### Work to be completed
Reproduce, from the lines below, exactly the stretch that begins at the line containing "MIC pin OUT: TX -> A4" and ends at the line containing "RELAY pin IN2: 11 -> 10", both included.

### Provided records
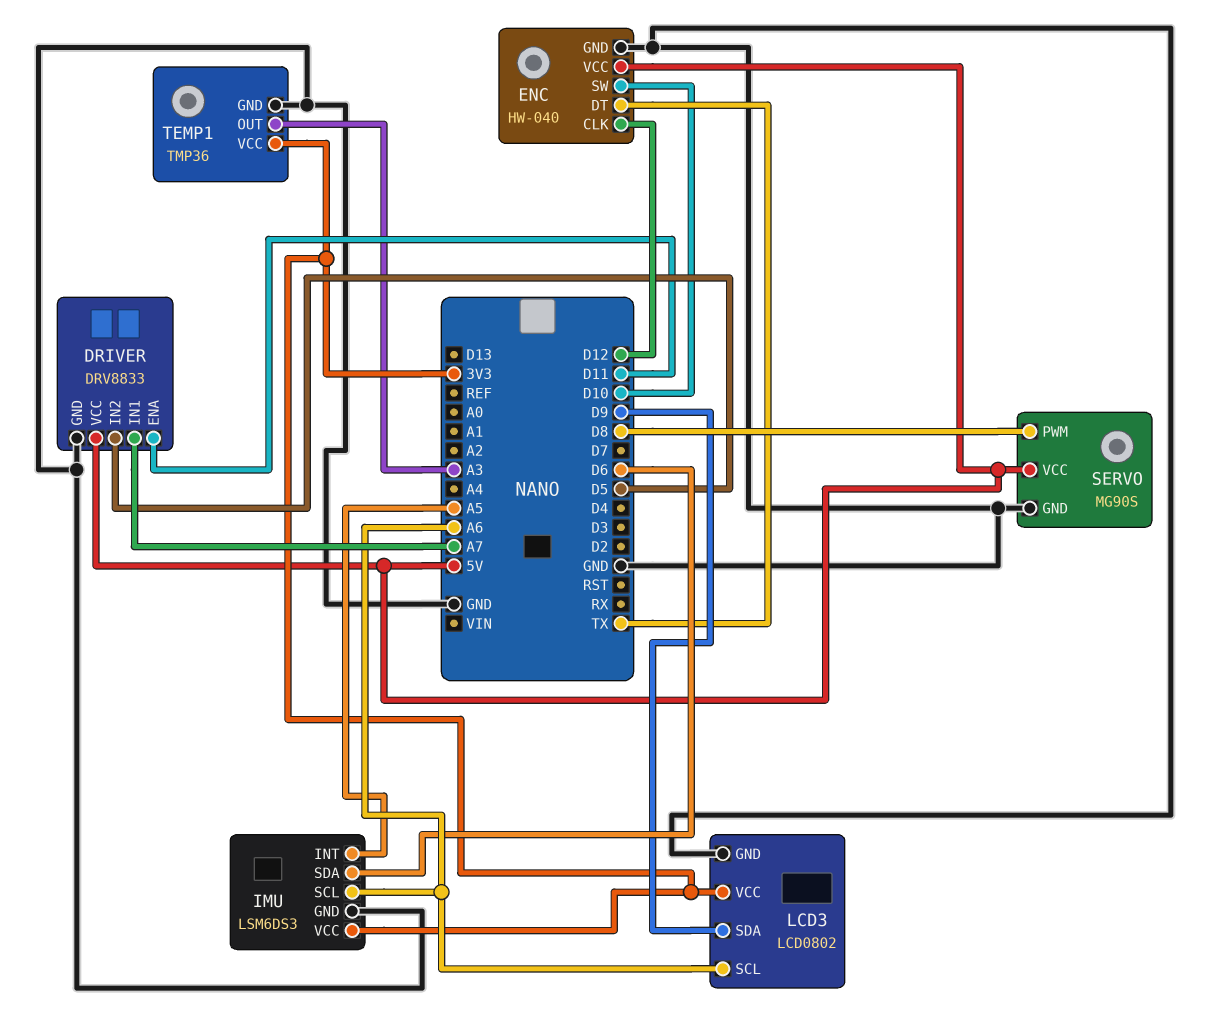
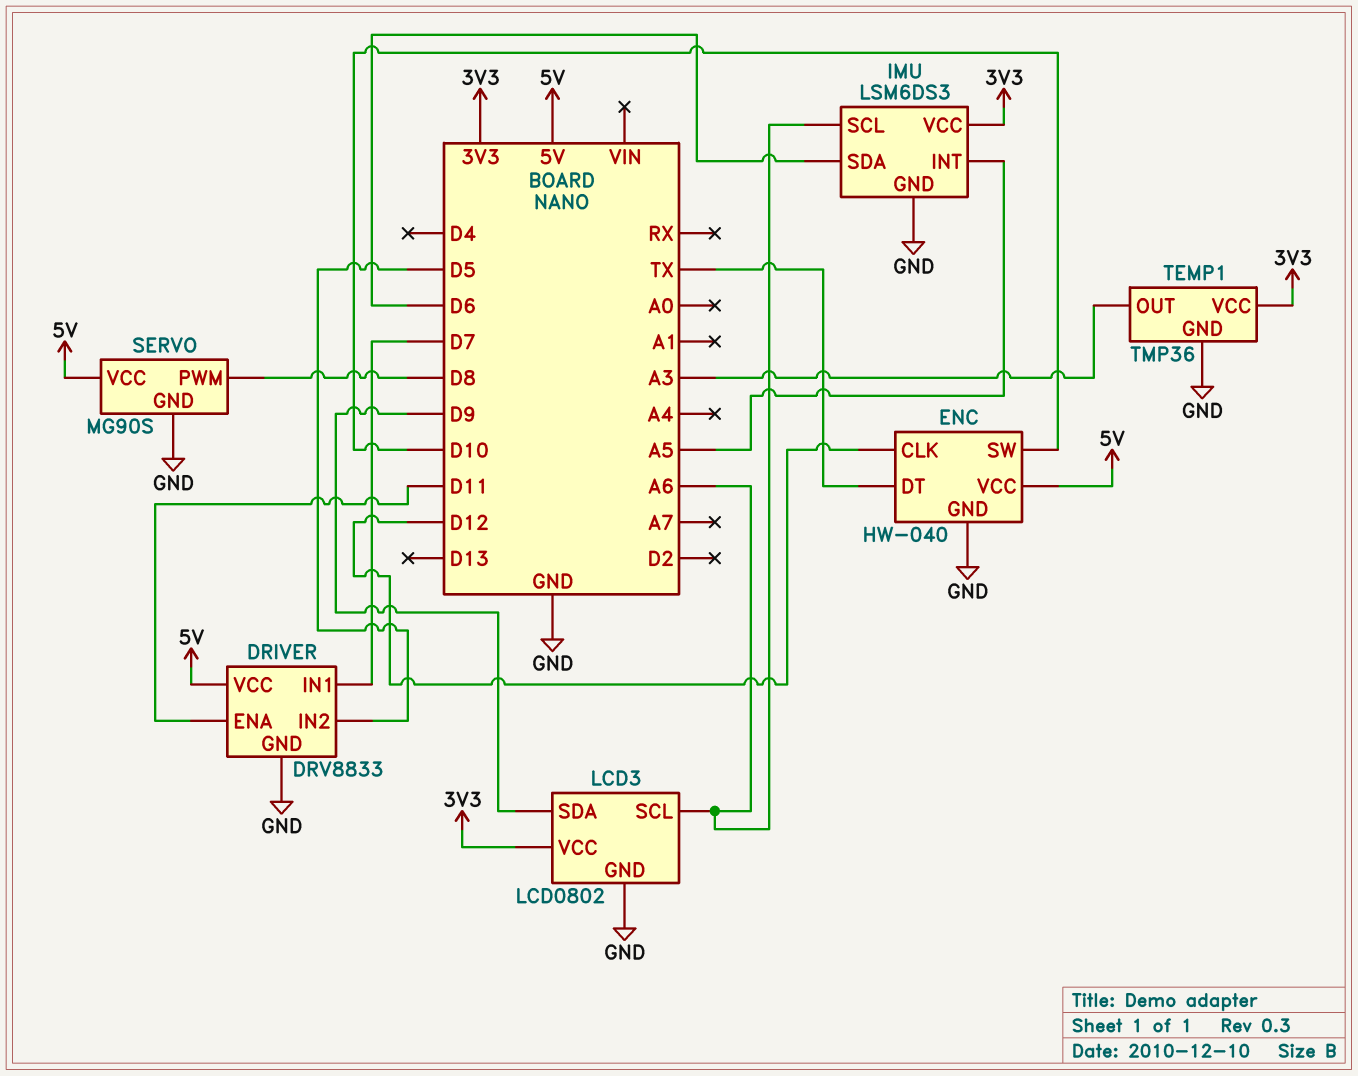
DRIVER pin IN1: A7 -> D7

* * *

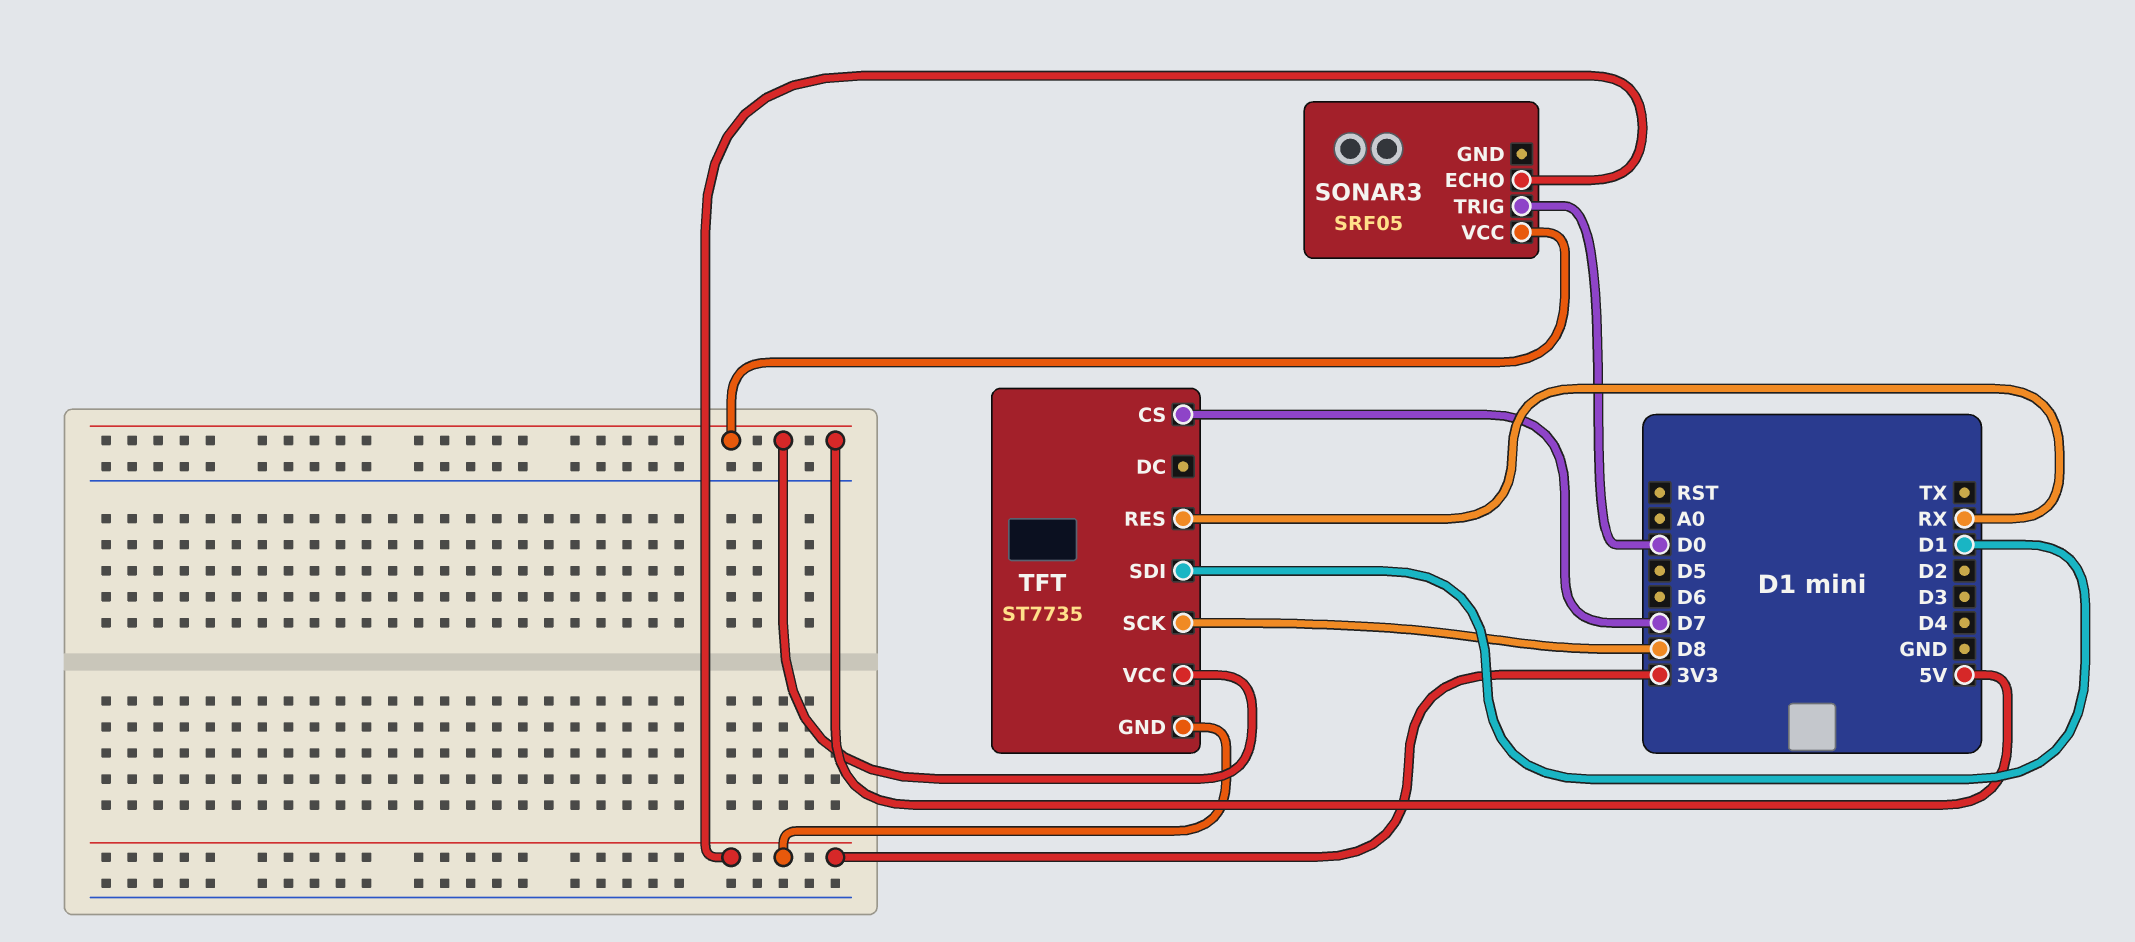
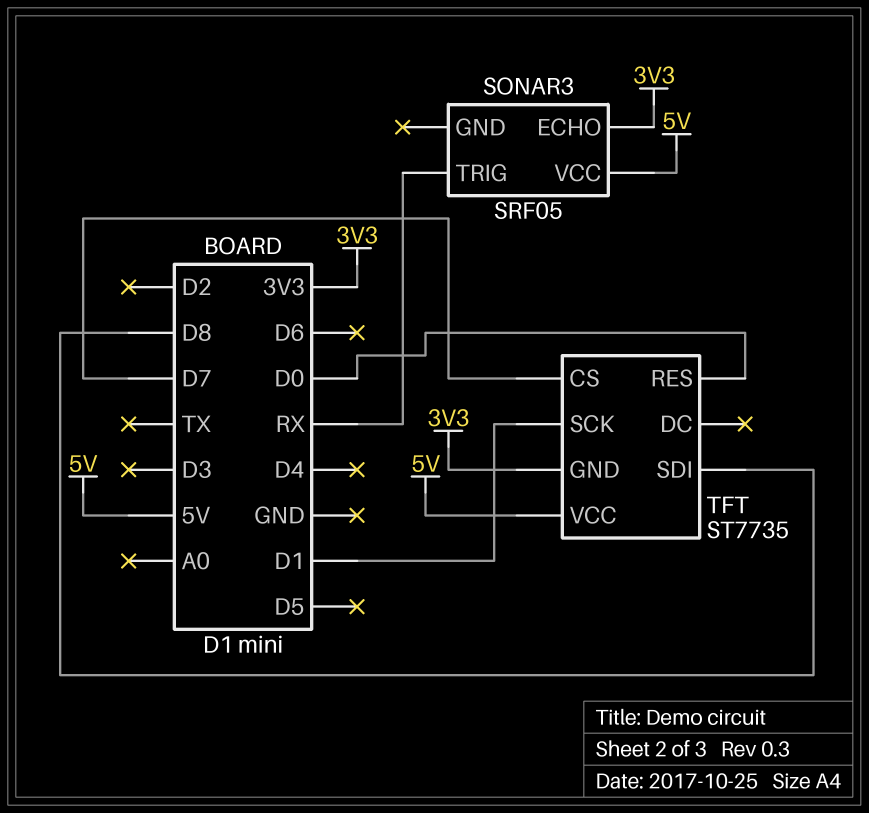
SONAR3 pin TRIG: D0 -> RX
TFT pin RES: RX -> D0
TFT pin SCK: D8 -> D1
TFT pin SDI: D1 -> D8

==

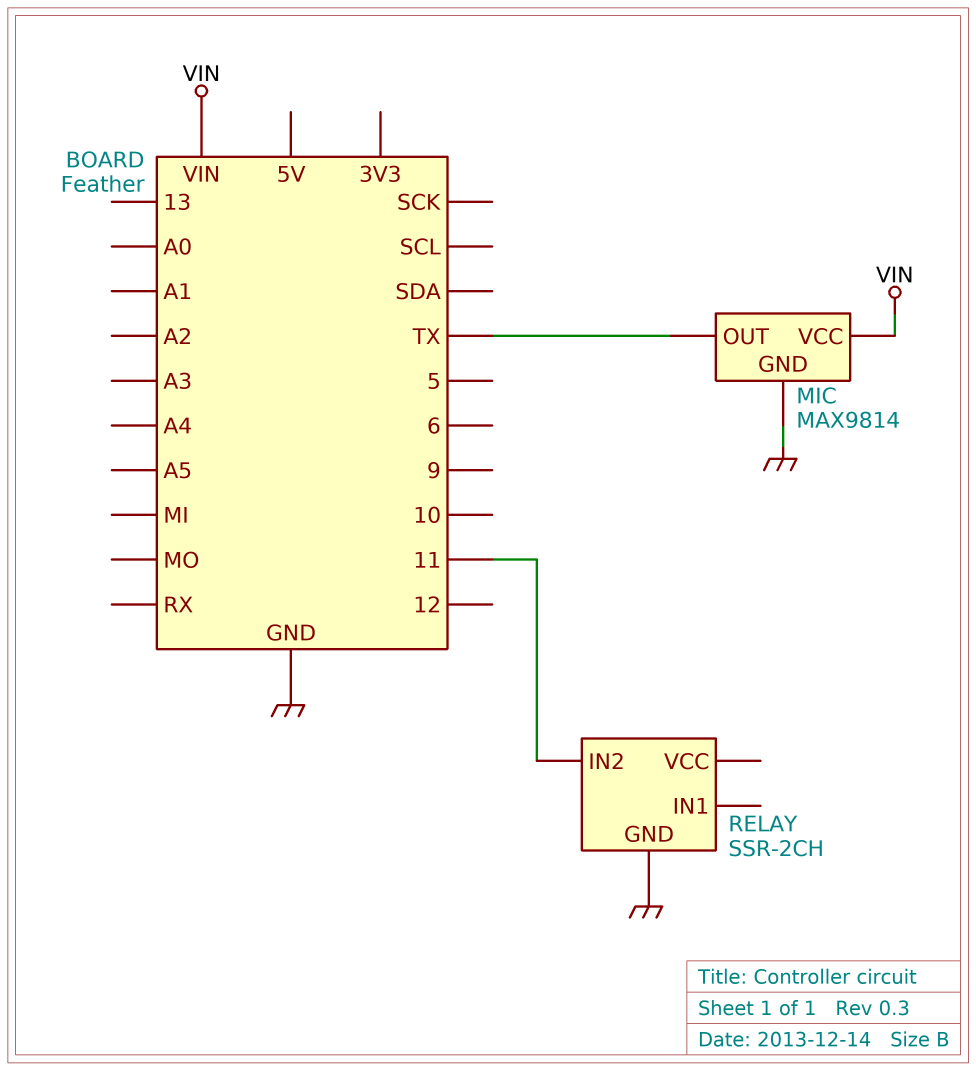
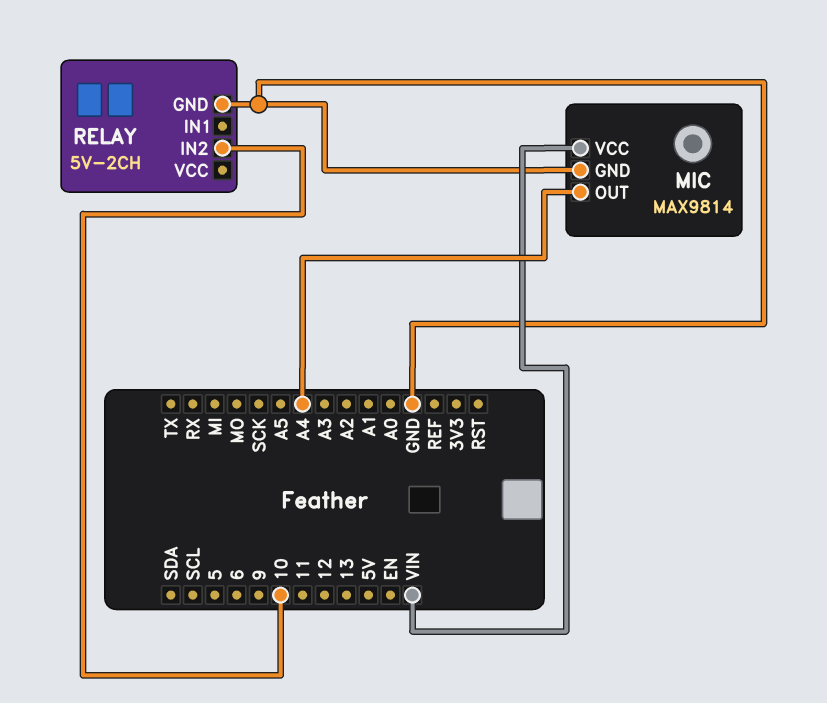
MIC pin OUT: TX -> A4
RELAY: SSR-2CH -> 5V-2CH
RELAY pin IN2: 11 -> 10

### Answer space
MIC pin OUT: TX -> A4
RELAY: SSR-2CH -> 5V-2CH
RELAY pin IN2: 11 -> 10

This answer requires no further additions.